ACTIVITY
Scan the records that follow, and whenever a line has the word "brown", copy it.

(ENTRIES SUPPLIED begins)

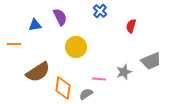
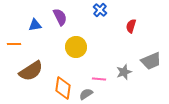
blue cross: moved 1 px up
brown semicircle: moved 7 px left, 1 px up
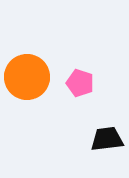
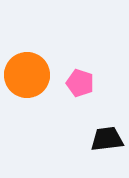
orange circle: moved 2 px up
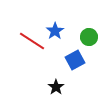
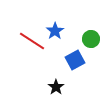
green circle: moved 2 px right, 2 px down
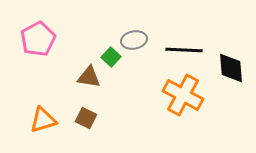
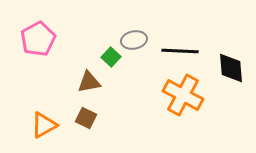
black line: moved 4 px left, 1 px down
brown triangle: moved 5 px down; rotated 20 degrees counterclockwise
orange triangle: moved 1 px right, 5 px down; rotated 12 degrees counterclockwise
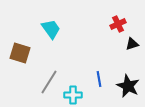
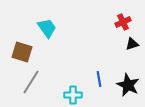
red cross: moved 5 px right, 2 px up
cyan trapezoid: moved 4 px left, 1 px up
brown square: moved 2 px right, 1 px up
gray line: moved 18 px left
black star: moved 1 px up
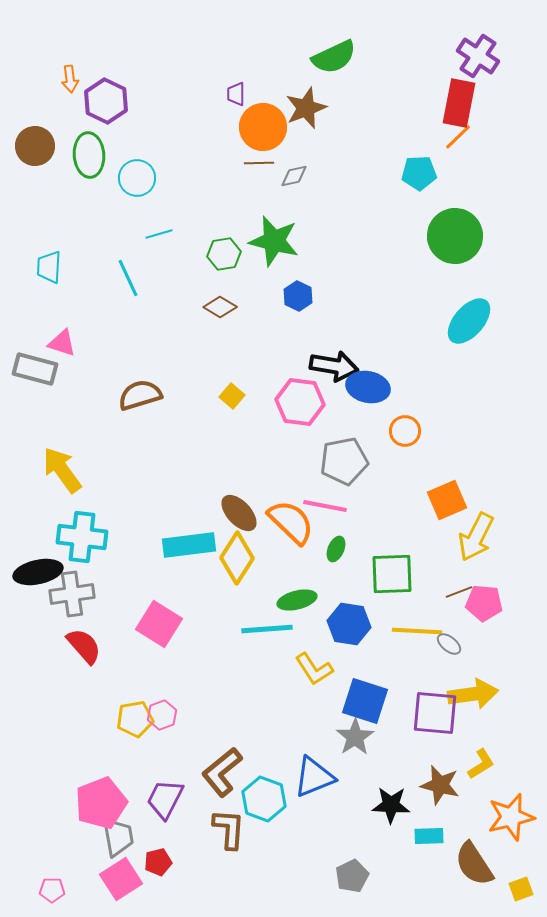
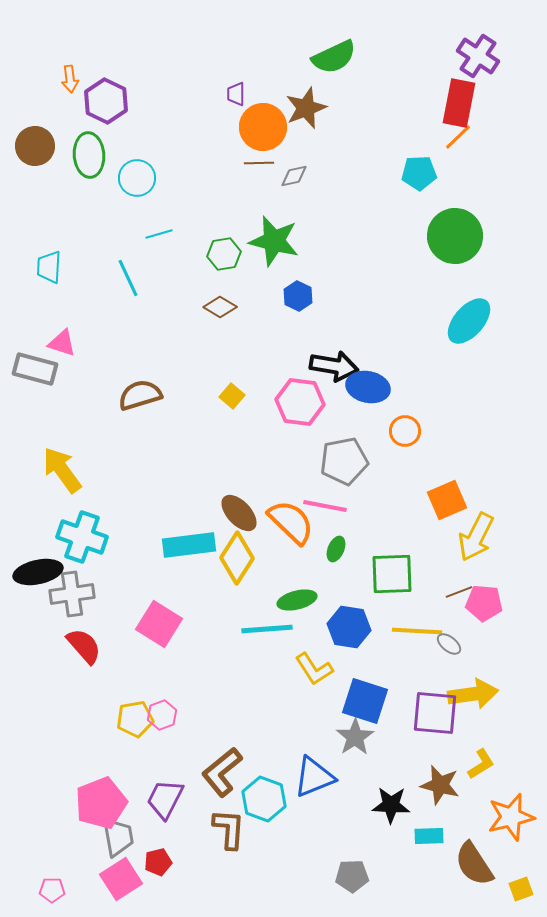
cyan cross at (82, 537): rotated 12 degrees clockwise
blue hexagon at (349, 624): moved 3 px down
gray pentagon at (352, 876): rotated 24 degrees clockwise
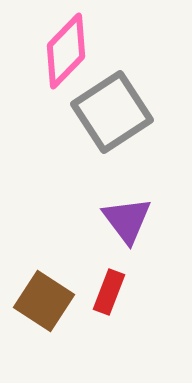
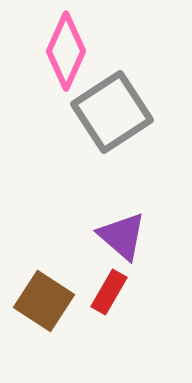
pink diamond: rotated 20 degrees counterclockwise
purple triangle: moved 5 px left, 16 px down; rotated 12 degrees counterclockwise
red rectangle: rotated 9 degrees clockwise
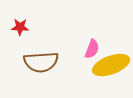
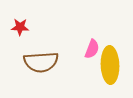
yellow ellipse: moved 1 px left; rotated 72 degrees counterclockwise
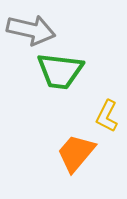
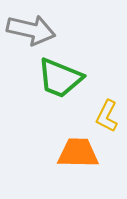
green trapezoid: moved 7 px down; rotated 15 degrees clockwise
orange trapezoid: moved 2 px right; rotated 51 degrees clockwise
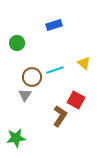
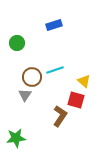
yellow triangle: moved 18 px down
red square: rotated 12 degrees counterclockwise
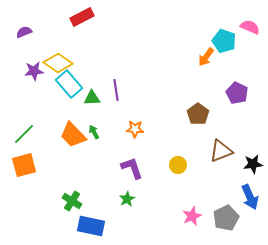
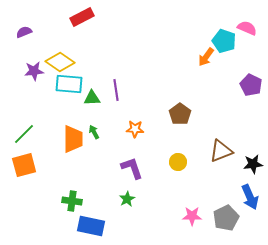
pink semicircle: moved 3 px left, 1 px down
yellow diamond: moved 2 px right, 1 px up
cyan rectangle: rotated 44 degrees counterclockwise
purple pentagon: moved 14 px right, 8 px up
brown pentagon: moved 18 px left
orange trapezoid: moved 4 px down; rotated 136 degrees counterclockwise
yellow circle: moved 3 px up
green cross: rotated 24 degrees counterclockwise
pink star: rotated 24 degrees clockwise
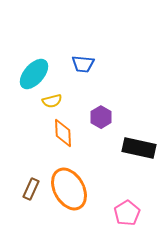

(ENTRIES SUPPLIED ends)
(ENTRIES SUPPLIED begins)

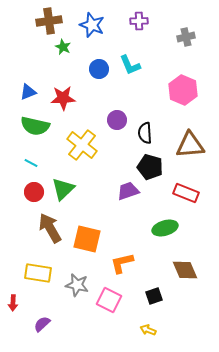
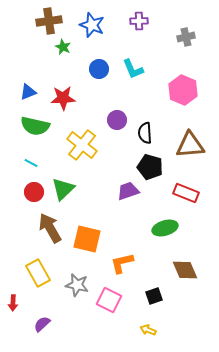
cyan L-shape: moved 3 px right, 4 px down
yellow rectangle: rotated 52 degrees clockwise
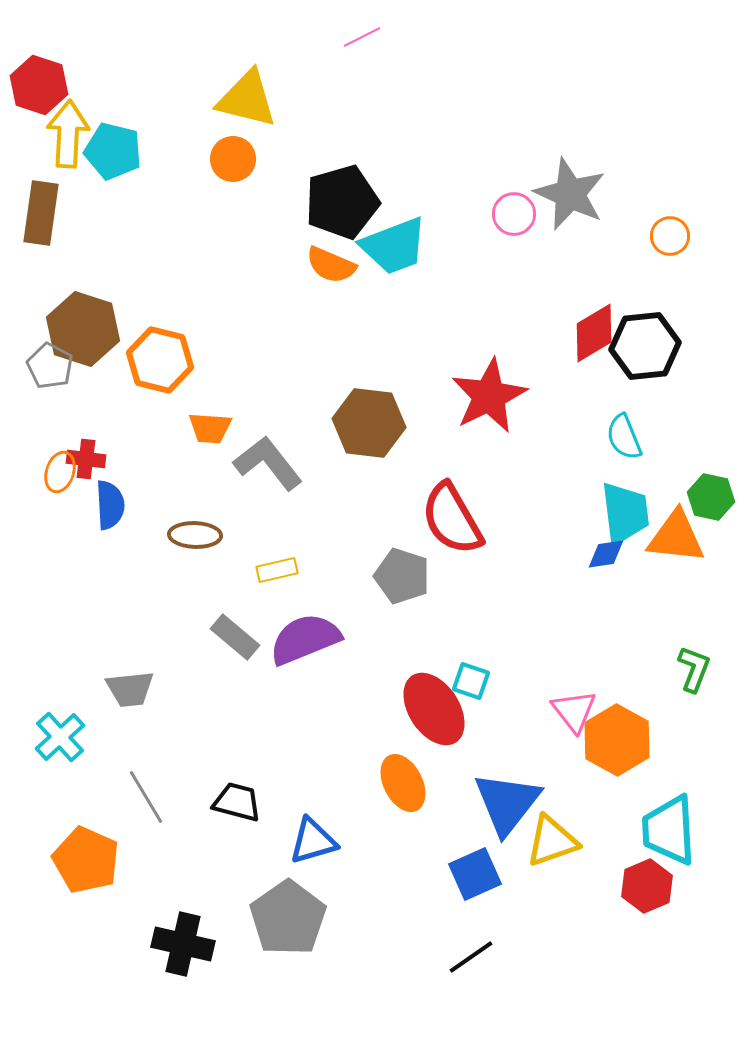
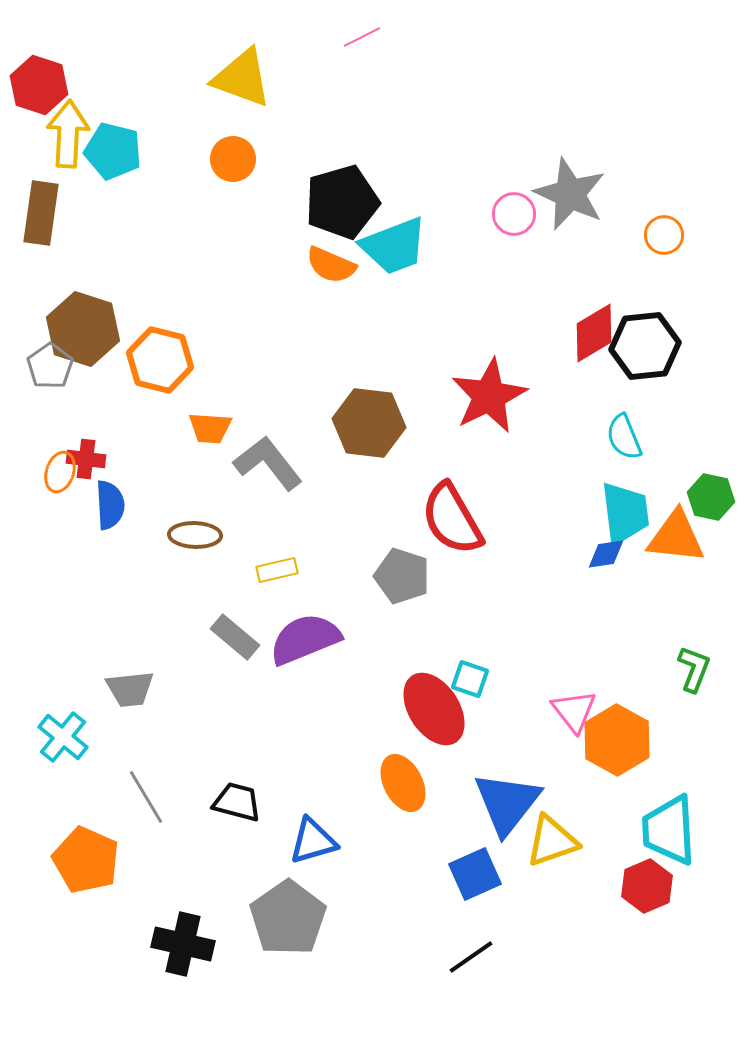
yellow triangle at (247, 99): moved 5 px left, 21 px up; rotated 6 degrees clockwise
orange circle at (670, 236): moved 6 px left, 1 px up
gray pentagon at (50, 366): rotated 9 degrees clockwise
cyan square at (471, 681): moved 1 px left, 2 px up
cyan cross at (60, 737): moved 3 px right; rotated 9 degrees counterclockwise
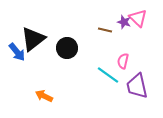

(ENTRIES SUPPLIED ends)

SOLUTION
brown semicircle: moved 7 px left, 1 px up
brown triangle: moved 5 px down; rotated 20 degrees counterclockwise
brown square: moved 2 px right, 1 px up
brown pentagon: moved 18 px left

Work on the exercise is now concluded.